Aim of the task:
Reproduce word for word the lines between those holding "D202: LED blue (A +3V3, K N6) -> none" and "U202 pin GND: GND -> N16", inclusive, and nothing else from the data below.

Dataset excerpts:
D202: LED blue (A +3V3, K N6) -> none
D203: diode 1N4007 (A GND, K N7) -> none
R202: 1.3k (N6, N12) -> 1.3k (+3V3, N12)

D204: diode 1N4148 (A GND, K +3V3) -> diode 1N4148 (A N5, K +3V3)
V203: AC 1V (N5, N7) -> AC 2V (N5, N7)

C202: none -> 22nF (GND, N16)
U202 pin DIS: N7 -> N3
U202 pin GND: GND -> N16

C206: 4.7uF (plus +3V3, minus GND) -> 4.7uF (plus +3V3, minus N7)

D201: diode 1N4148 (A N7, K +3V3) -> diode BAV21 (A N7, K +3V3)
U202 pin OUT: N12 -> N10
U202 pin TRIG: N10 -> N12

==

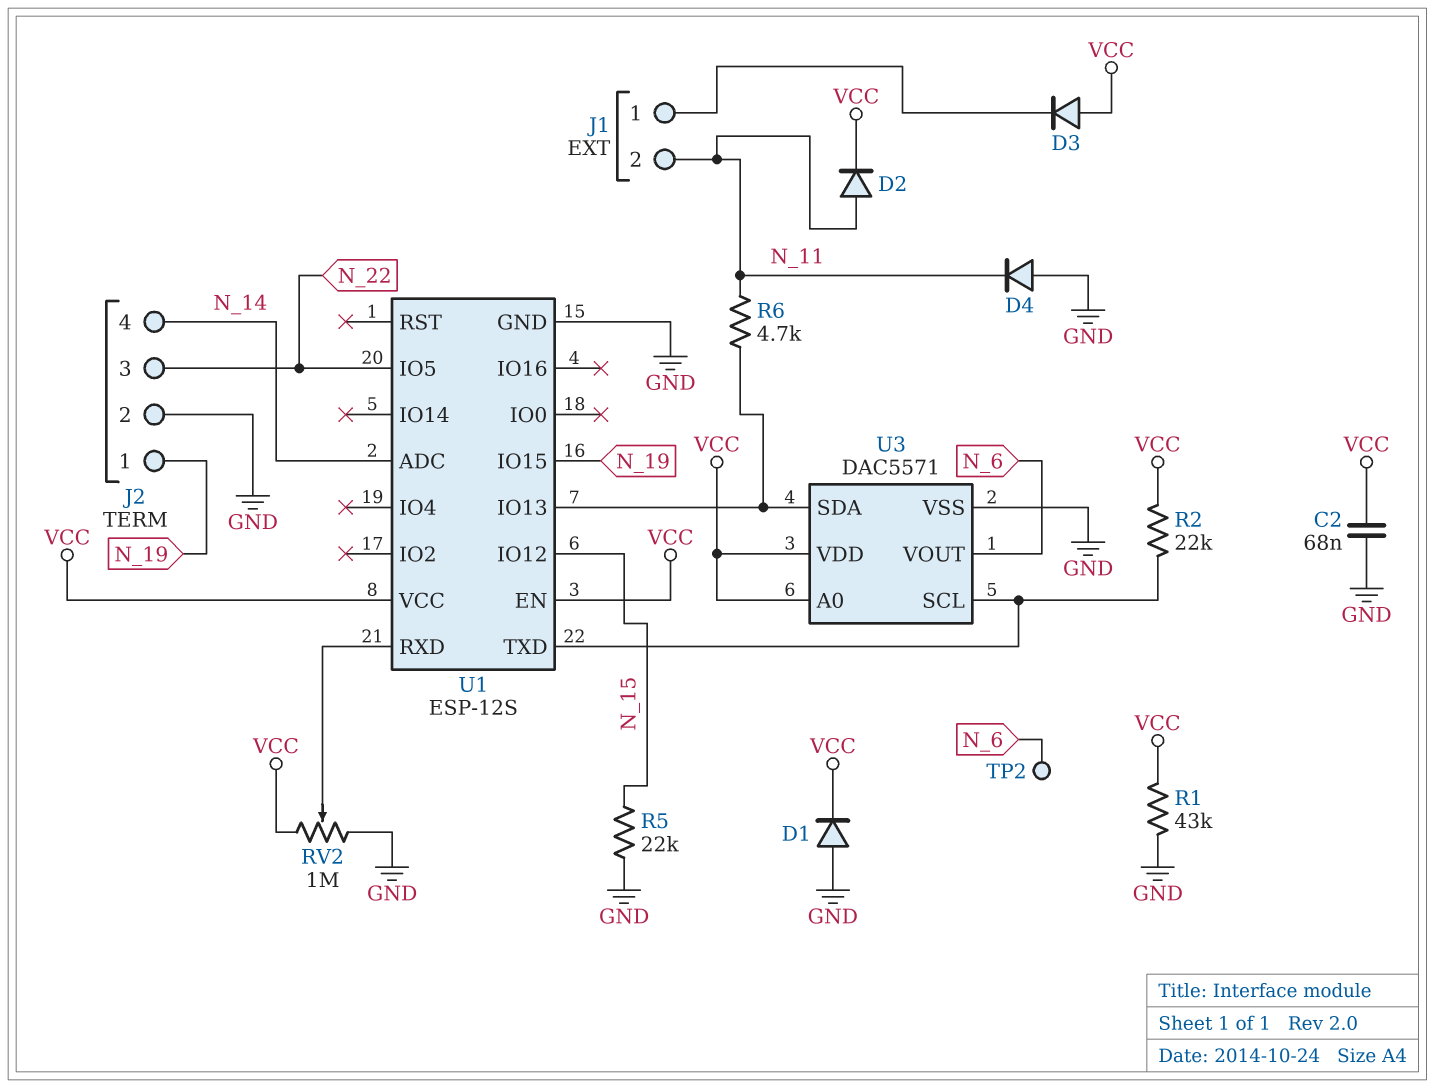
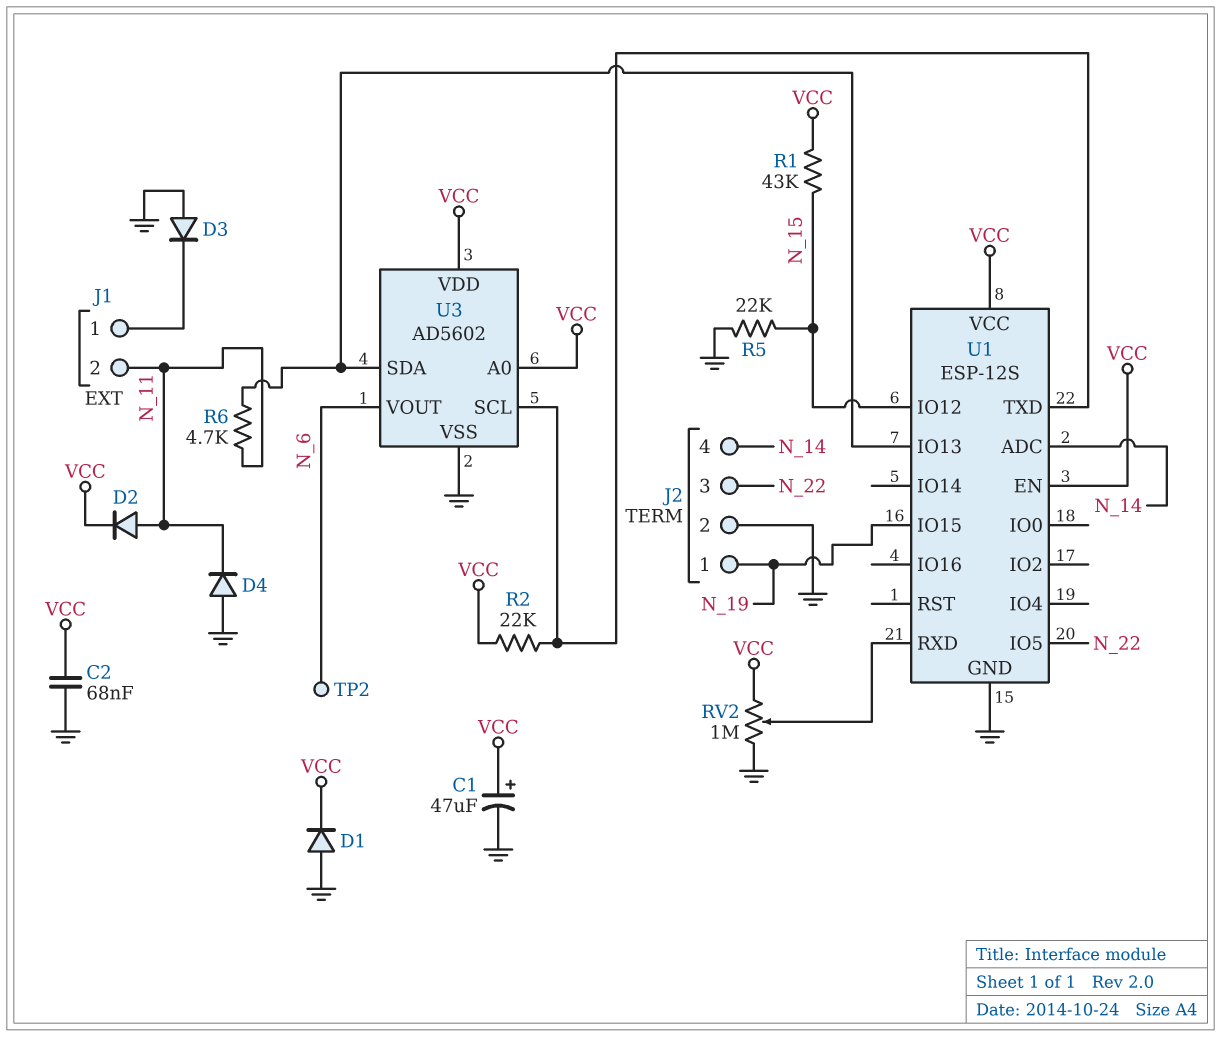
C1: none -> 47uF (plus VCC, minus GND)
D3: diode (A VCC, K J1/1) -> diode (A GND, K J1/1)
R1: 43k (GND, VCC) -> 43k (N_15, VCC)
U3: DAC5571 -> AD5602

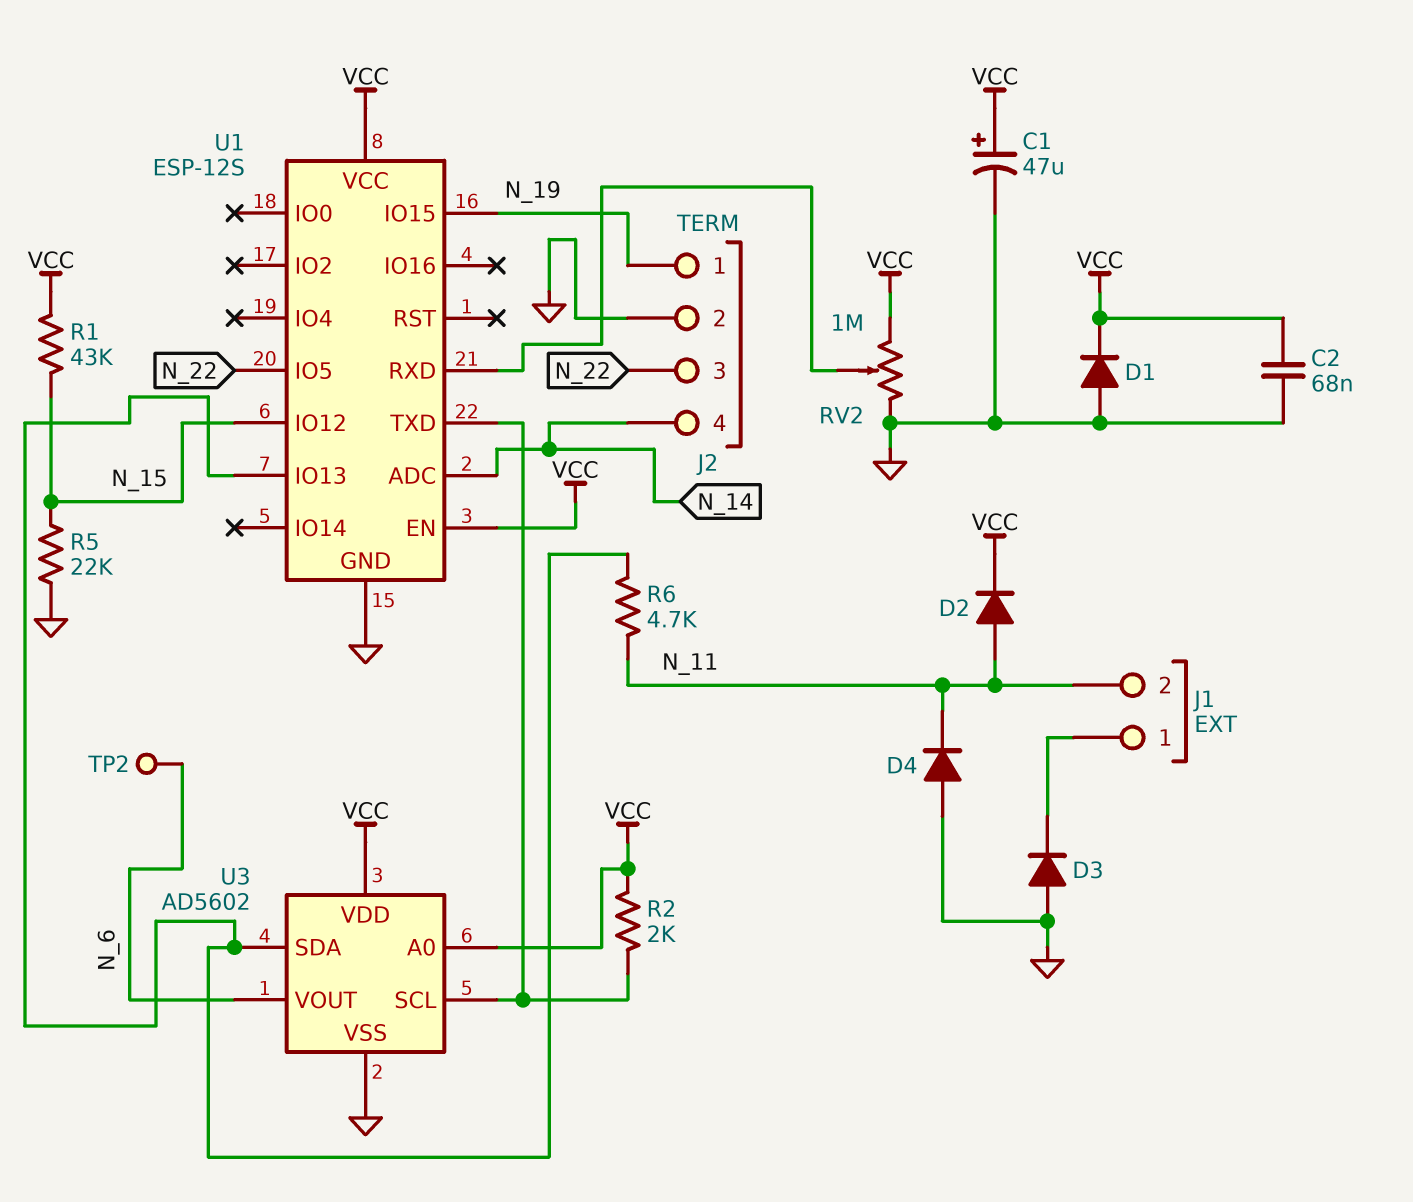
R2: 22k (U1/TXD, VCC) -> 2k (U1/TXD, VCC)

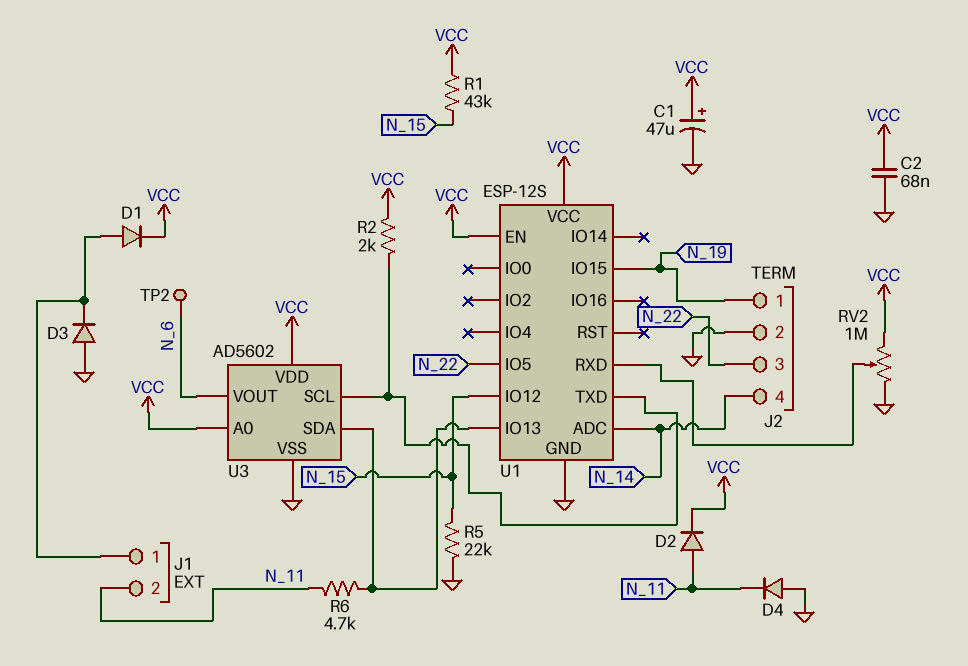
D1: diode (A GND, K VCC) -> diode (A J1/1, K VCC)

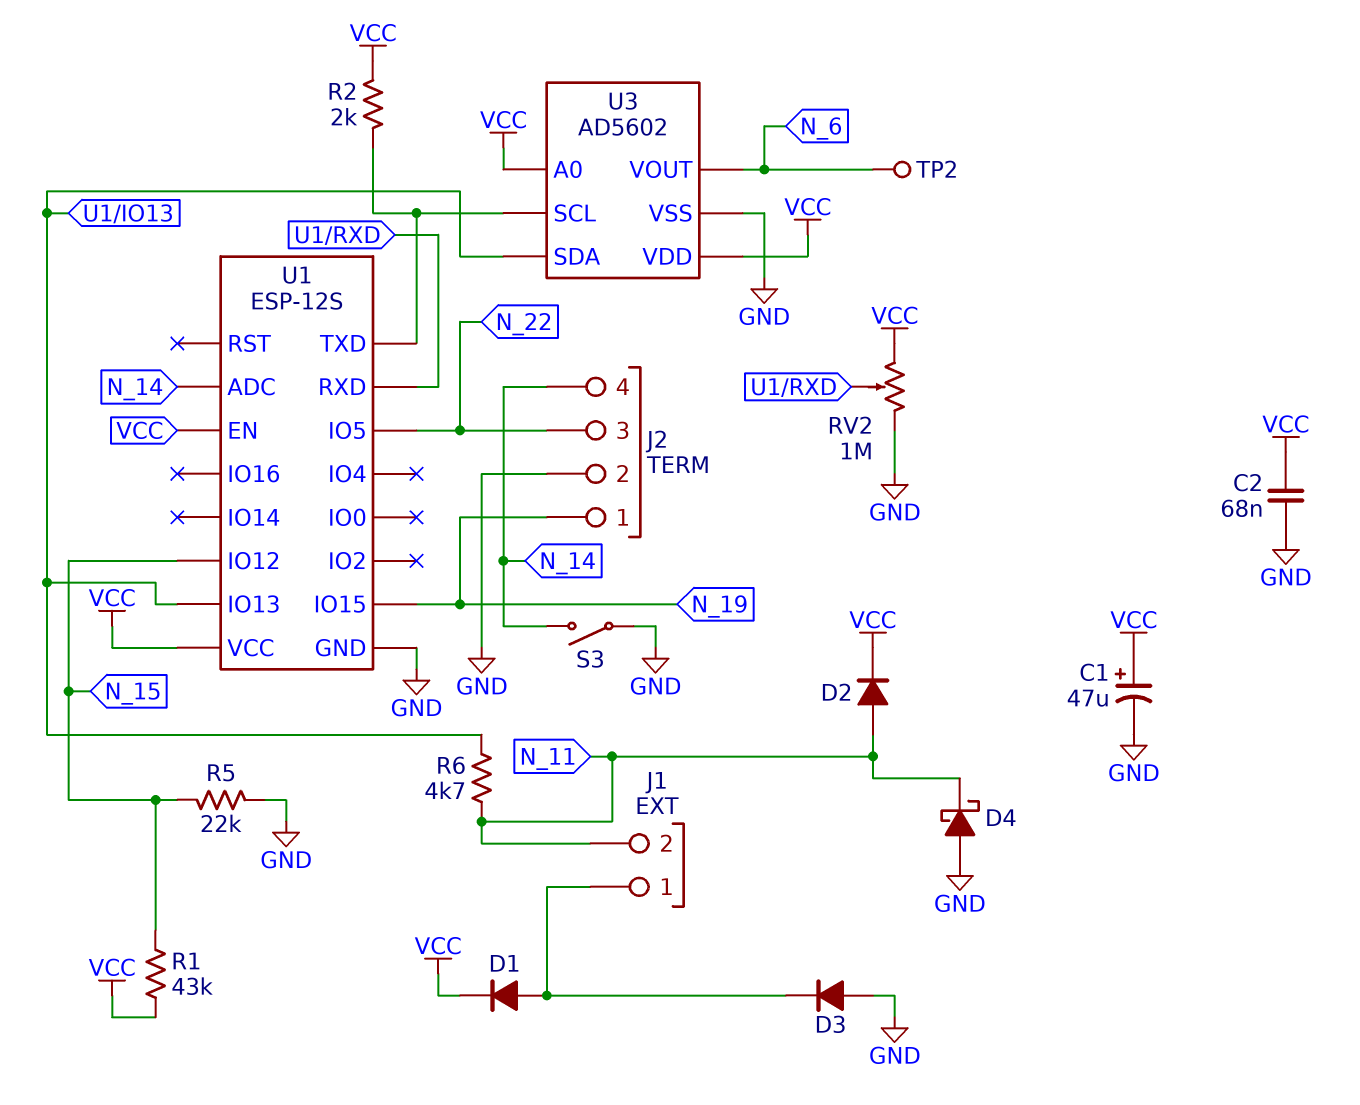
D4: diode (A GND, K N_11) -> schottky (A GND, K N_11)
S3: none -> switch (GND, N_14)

Solution for this task:
D202: LED blue (A +3V3, K N6) -> none
D203: diode 1N4007 (A GND, K N7) -> none
R202: 1.3k (N6, N12) -> 1.3k (+3V3, N12)

D204: diode 1N4148 (A GND, K +3V3) -> diode 1N4148 (A N5, K +3V3)
V203: AC 1V (N5, N7) -> AC 2V (N5, N7)

C202: none -> 22nF (GND, N16)
U202 pin DIS: N7 -> N3
U202 pin GND: GND -> N16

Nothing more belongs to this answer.